*Instructions for the task*:
From the data underneath, reproduce exactly the stretch that begins at the line with "camera: 35 degrees right, 15 degrees up" and ends after the line with "(544, 332) = (421, 475): purple".
━━━━━━
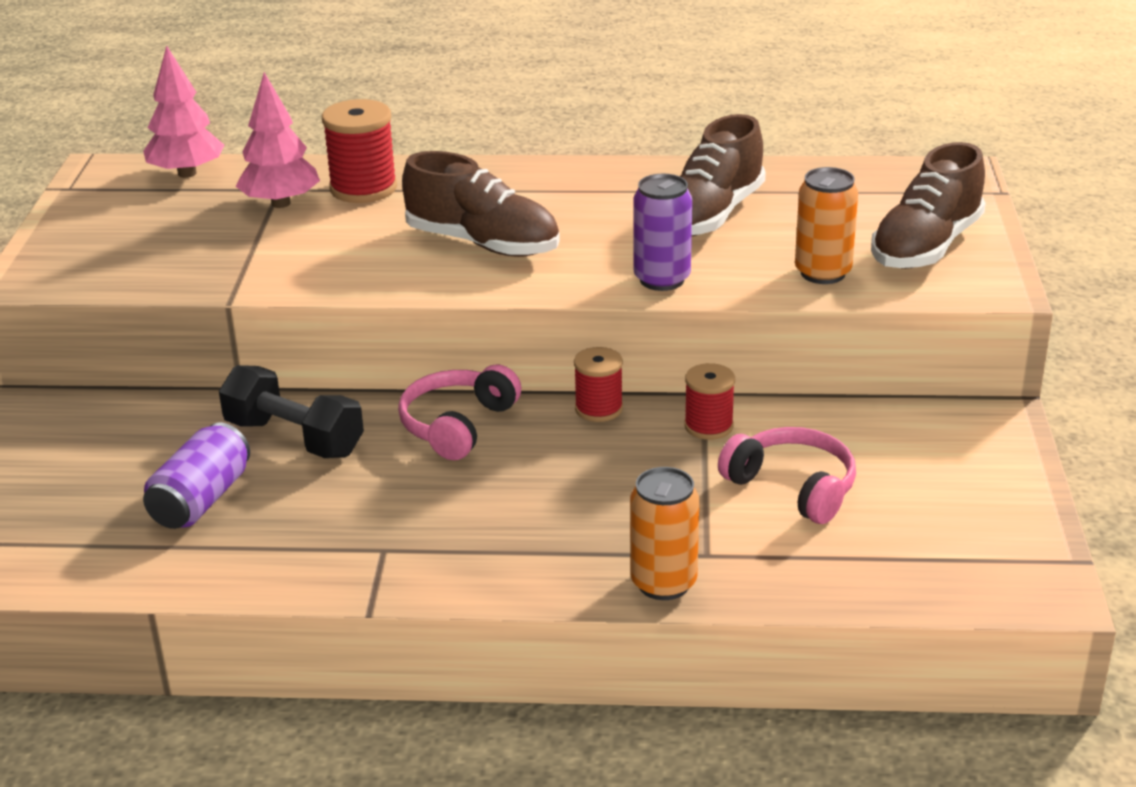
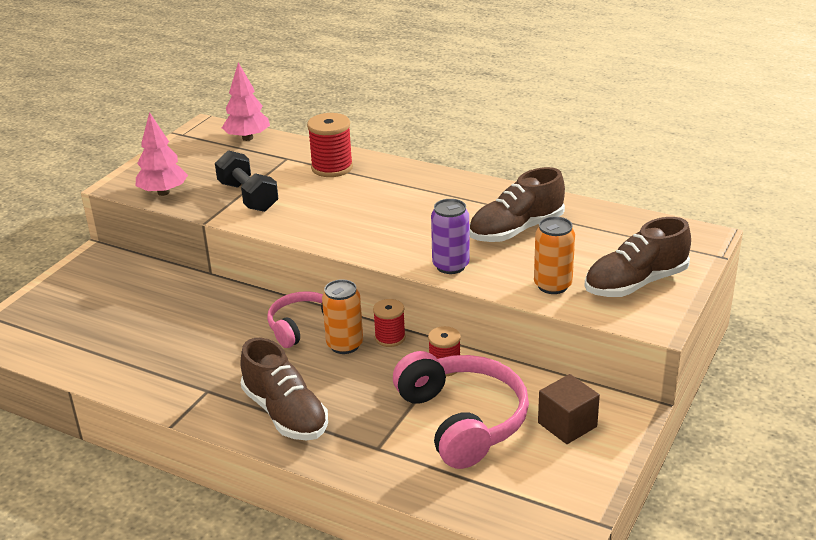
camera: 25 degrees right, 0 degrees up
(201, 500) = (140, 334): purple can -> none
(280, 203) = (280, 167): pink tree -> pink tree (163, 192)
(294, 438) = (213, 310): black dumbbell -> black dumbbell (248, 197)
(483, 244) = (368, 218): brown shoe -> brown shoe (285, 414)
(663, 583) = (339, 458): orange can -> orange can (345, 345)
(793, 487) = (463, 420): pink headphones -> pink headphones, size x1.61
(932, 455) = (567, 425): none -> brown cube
━━━━━━
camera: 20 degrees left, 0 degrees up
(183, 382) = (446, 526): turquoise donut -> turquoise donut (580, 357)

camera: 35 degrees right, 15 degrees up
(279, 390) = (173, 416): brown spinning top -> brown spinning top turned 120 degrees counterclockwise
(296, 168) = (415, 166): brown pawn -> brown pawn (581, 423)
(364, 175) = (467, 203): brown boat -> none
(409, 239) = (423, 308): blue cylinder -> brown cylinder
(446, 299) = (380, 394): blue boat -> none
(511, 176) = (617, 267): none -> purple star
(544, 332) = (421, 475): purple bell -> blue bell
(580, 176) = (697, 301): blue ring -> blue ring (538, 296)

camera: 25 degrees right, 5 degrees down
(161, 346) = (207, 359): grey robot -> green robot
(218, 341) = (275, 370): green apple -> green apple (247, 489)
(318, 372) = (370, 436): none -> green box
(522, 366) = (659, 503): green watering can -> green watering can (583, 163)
━━━━━━
*Result*:
camera: 35 degrees right, 15 degrees up
(279, 390) = (173, 416): brown spinning top -> brown spinning top turned 120 degrees counterclockwise
(296, 168) = (415, 166): brown pawn -> brown pawn (581, 423)
(364, 175) = (467, 203): brown boat -> none
(409, 239) = (423, 308): blue cylinder -> brown cylinder
(446, 299) = (380, 394): blue boat -> none
(511, 176) = (617, 267): none -> purple star
(544, 332) = (421, 475): purple bell -> blue bell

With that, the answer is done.